[Start of Attachment]

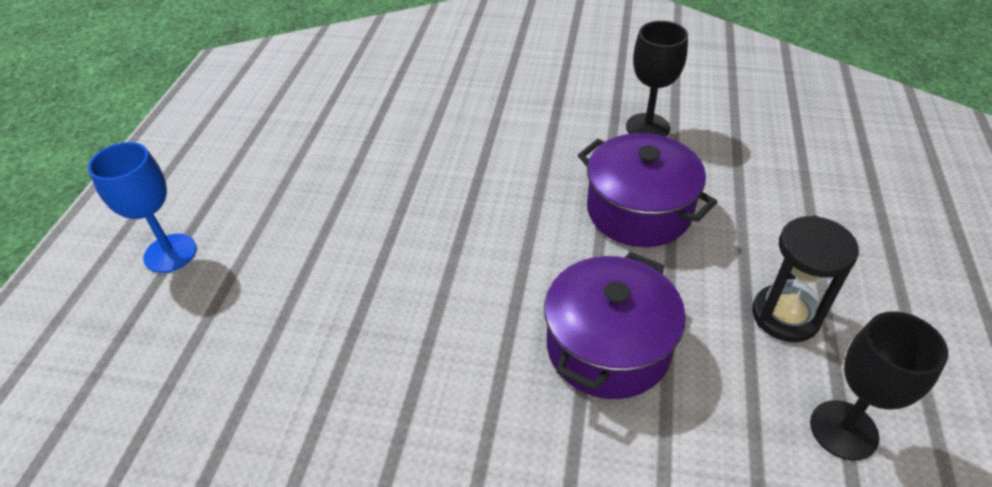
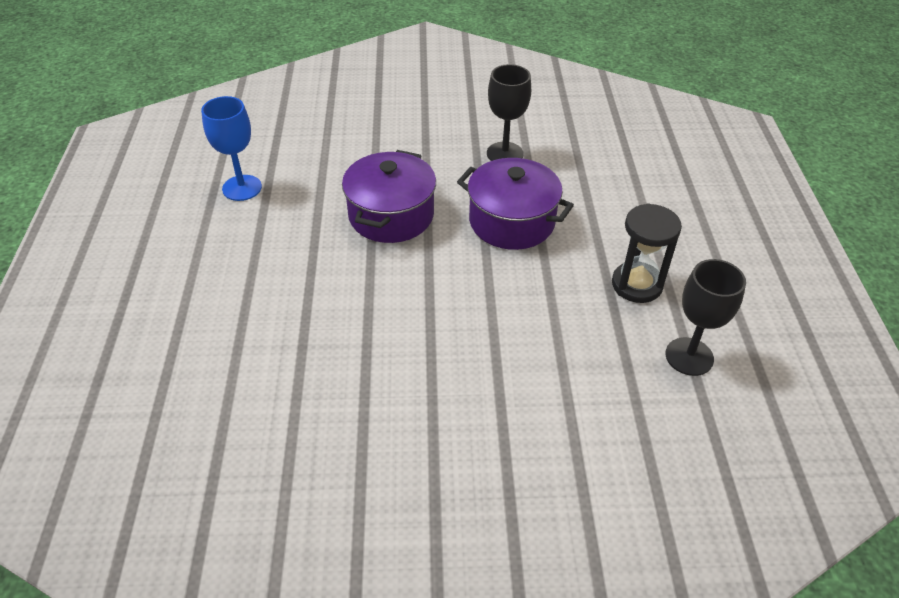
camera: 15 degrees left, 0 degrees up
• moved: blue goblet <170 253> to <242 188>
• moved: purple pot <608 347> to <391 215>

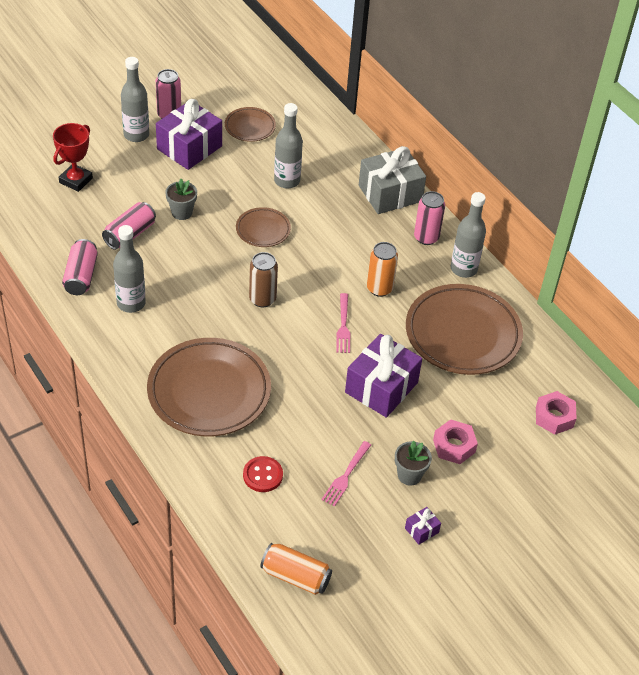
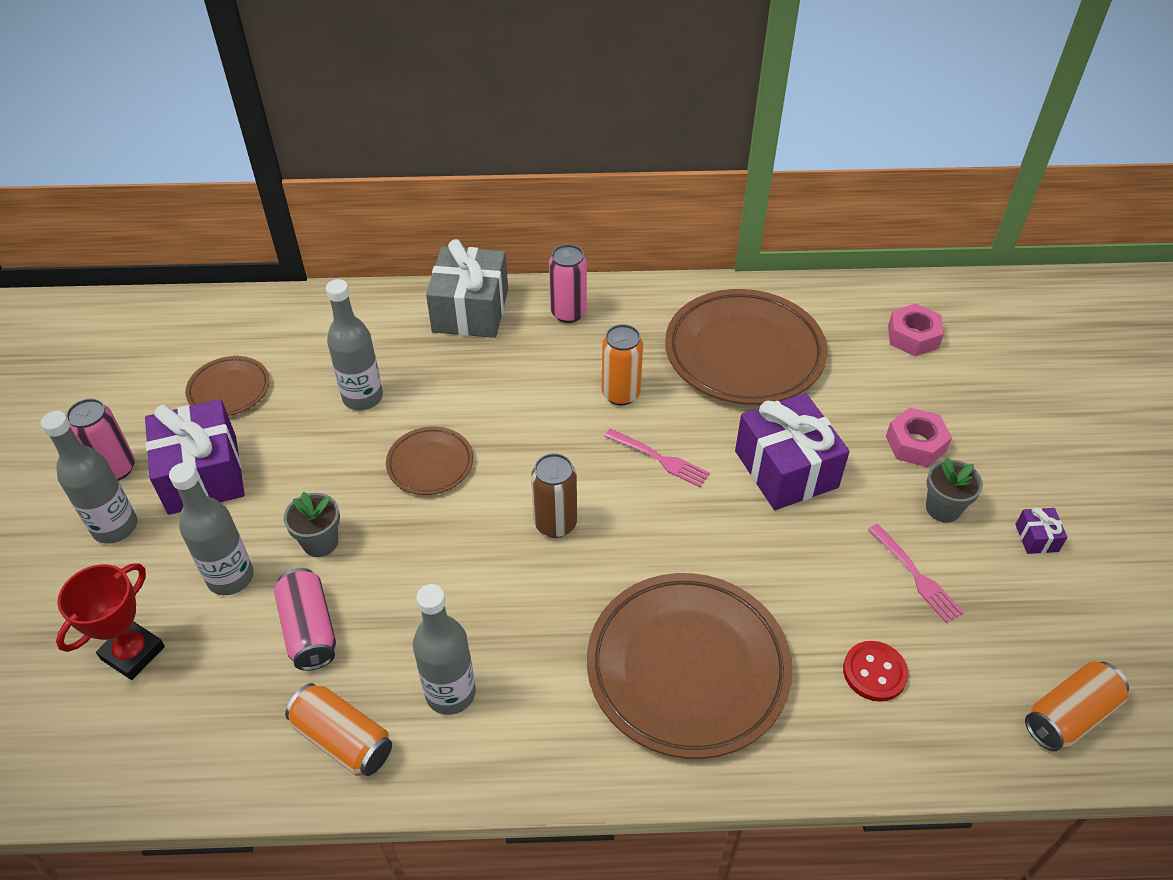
camera: 55 degrees left, 0 degrees up
• moved: grey bottle <463 269> to <230 577>
• recoloured: pink can <81 276> to orange can <343 740>
• turned: red trophy <76 180> = <133 653> 60 degrees clockwise

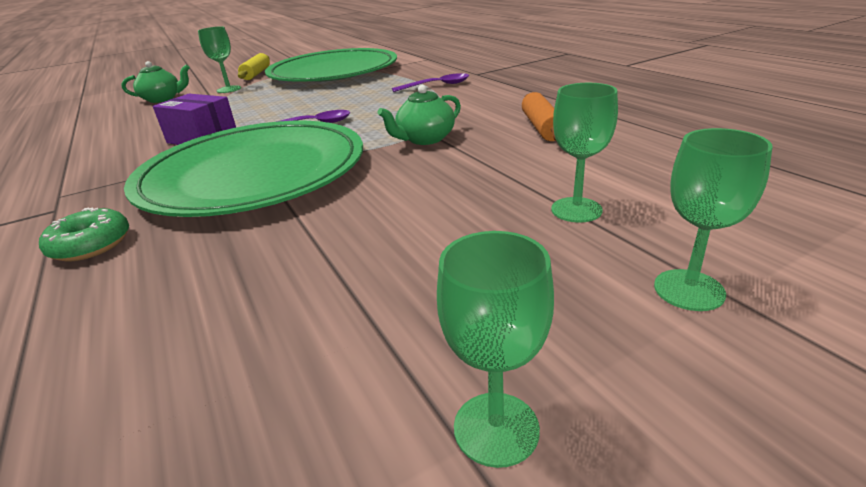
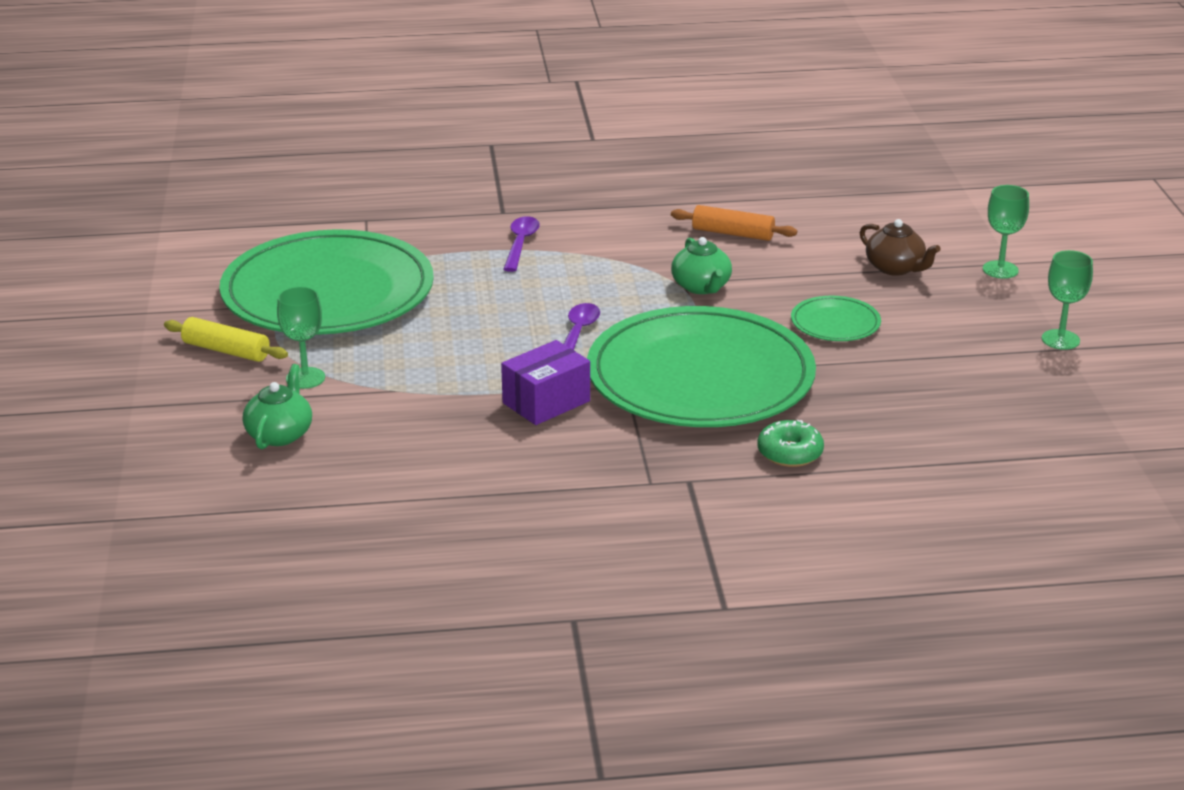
camera: 70 degrees left, 0 degrees up
• added: green plate <835 323>
• replaced: green goblet <576 210> to brown teapot <895 268>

[End of Attachment]

Reproduce the whole listing verbatim. Pictures stay out of the copy.

camera: 15 degrees left, 0 degrees up
• moved: blue goblet <170 253> to <242 188>
• moved: purple pot <608 347> to <391 215>

camera: 55 degrees left, 0 degrees up
• moved: grey bottle <463 269> to <230 577>
• recoloured: pink can <81 276> to orange can <343 740>
• turned: red trophy <76 180> = <133 653> 60 degrees clockwise

camera: 70 degrees left, 0 degrees up
• added: green plate <835 323>
• replaced: green goblet <576 210> to brown teapot <895 268>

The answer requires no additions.